**EXERCISE PROMPT:**
Output each entry that follows exactly. Images stay out.

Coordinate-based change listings
-.-.-

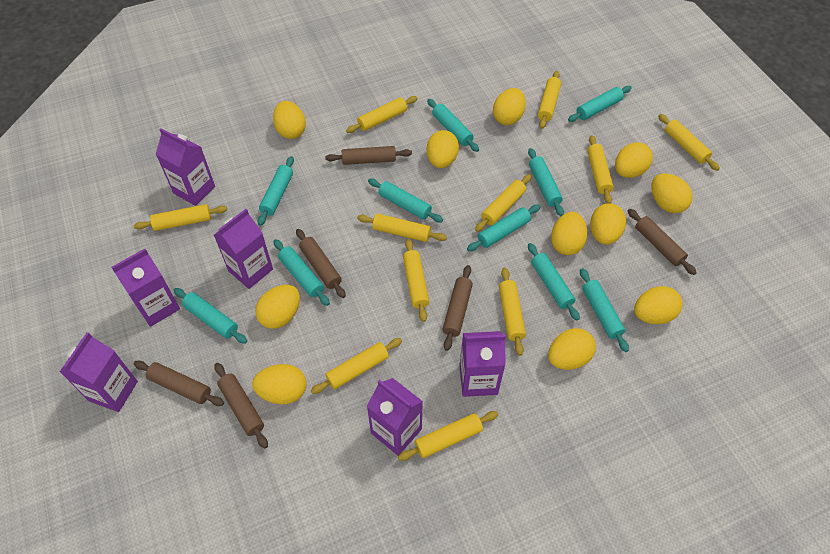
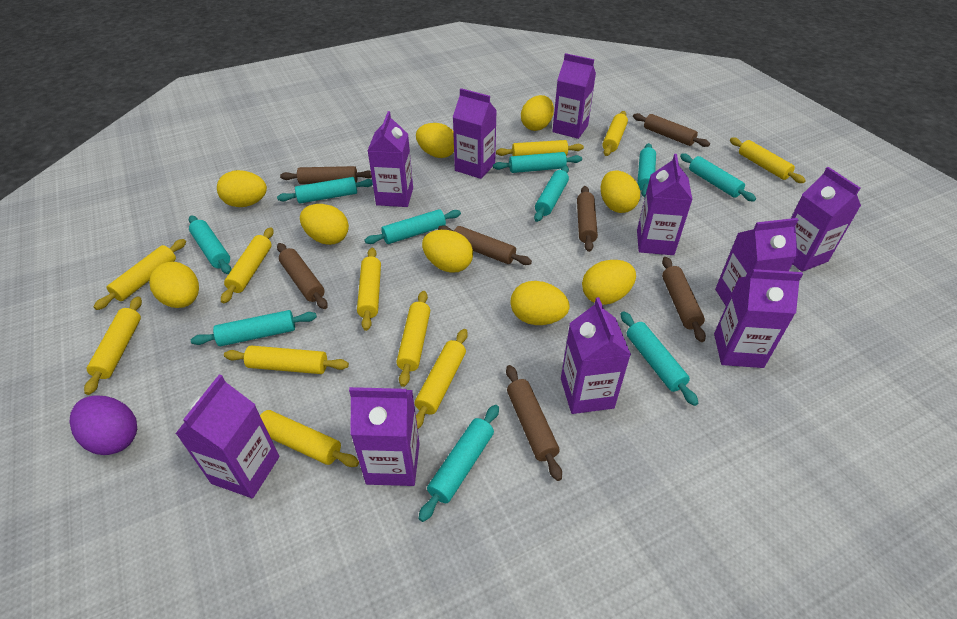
brown rolling pin: 6 -> 7
purple carton: 6 -> 10
purple egg: 0 -> 1
yellow egg: 11 -> 9

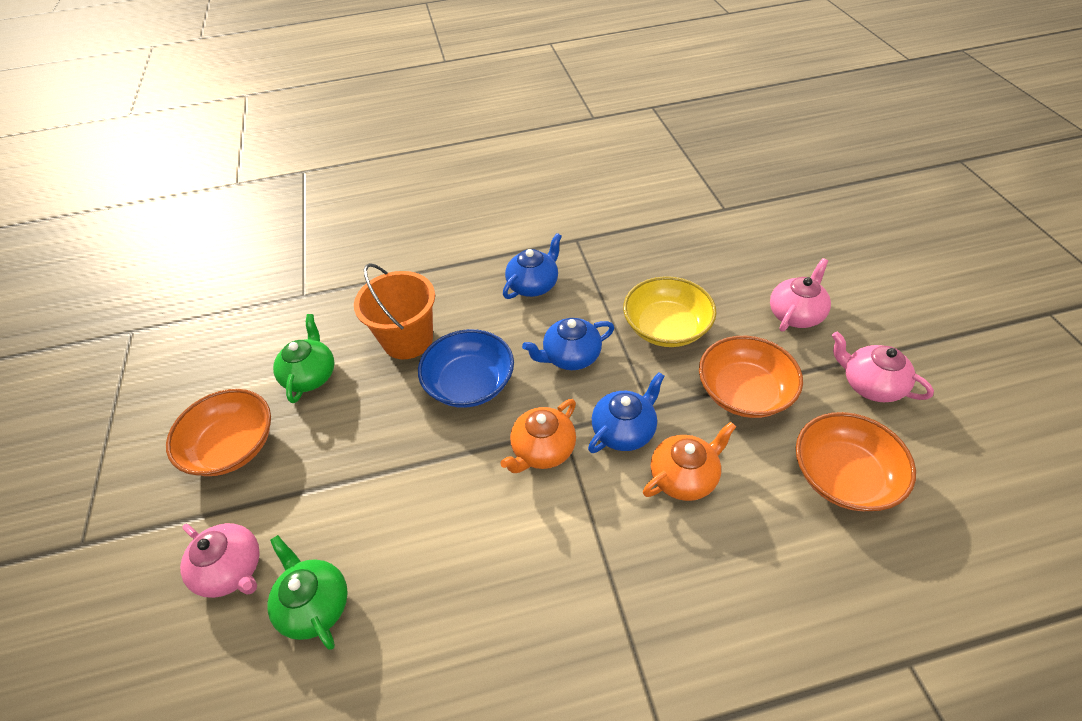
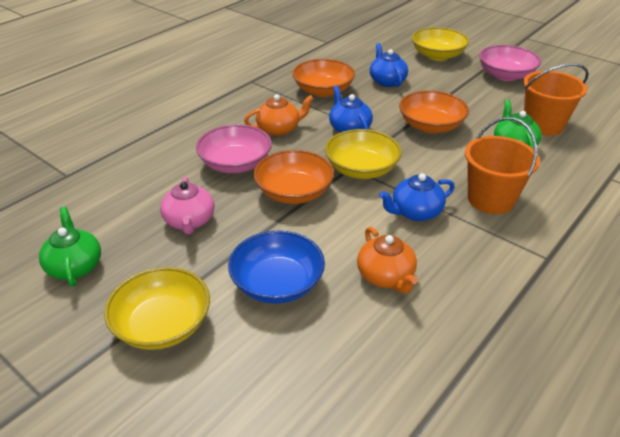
orange bucket: 1 -> 2
pink bowl: 0 -> 2
pink teapot: 3 -> 1
yellow bowl: 1 -> 3

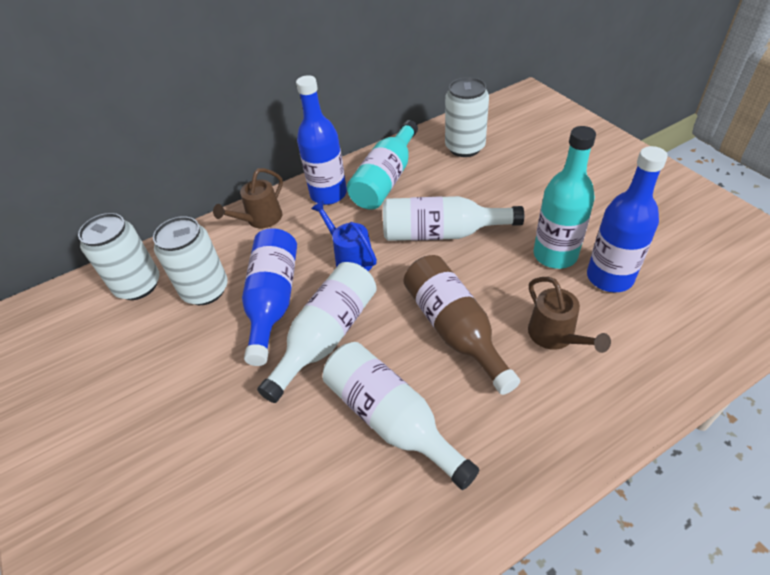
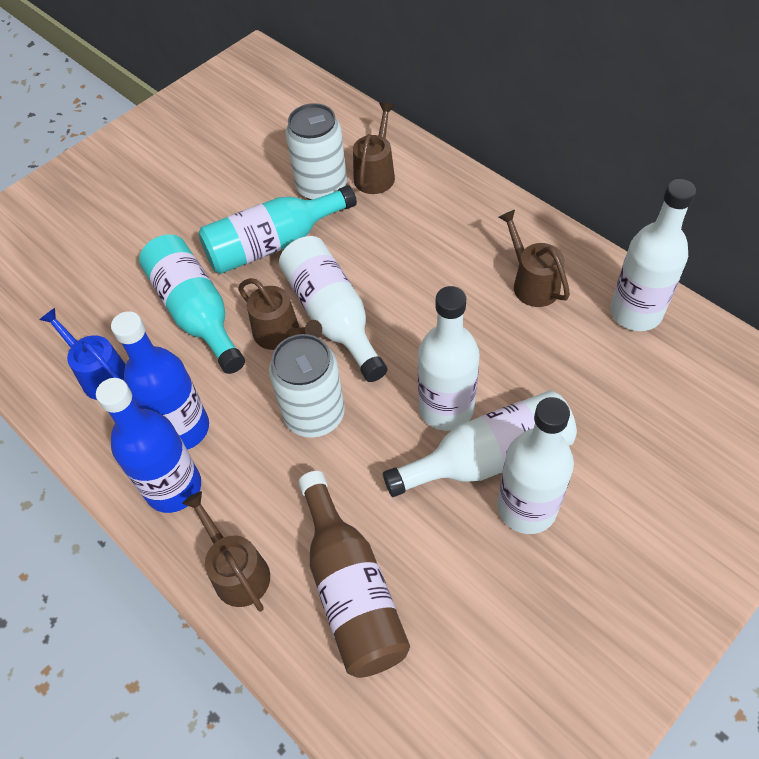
blue bottle: 3 -> 2
brown watering can: 2 -> 4
white bottle: 3 -> 5
white can: 3 -> 2

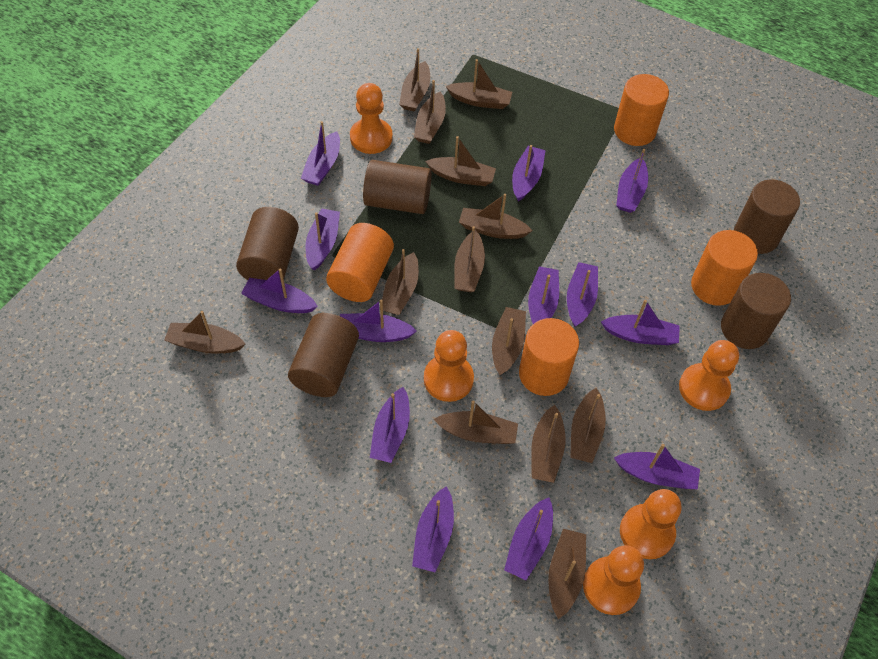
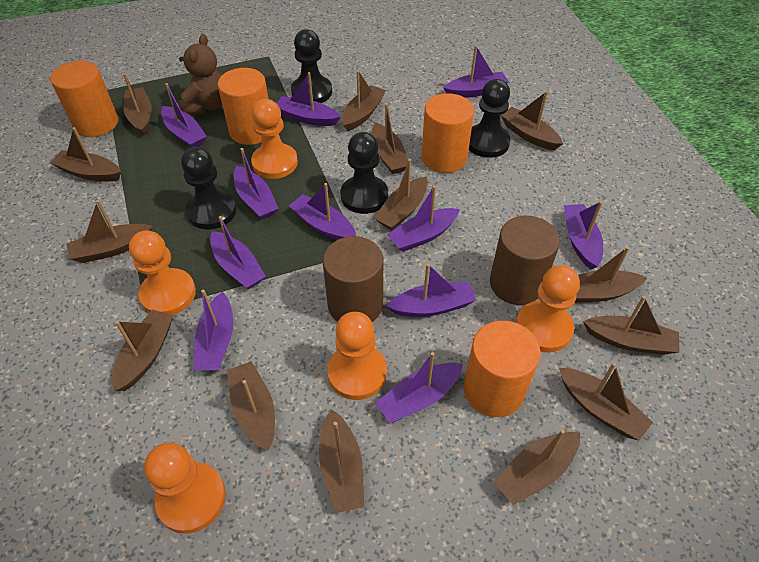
black pawn: 0 -> 4
brown boat: 13 -> 14
brown cylinder: 5 -> 2
brown teddy bear: 0 -> 1
purple boat: 13 -> 11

-.-.-

**EXERCISE SOLUTION:**
brown rolling pin: 6 -> 7
purple carton: 6 -> 10
purple egg: 0 -> 1
yellow egg: 11 -> 9

orange bucket: 1 -> 2
pink bowl: 0 -> 2
pink teapot: 3 -> 1
yellow bowl: 1 -> 3

blue bottle: 3 -> 2
brown watering can: 2 -> 4
white bottle: 3 -> 5
white can: 3 -> 2

black pawn: 0 -> 4
brown boat: 13 -> 14
brown cylinder: 5 -> 2
brown teddy bear: 0 -> 1
purple boat: 13 -> 11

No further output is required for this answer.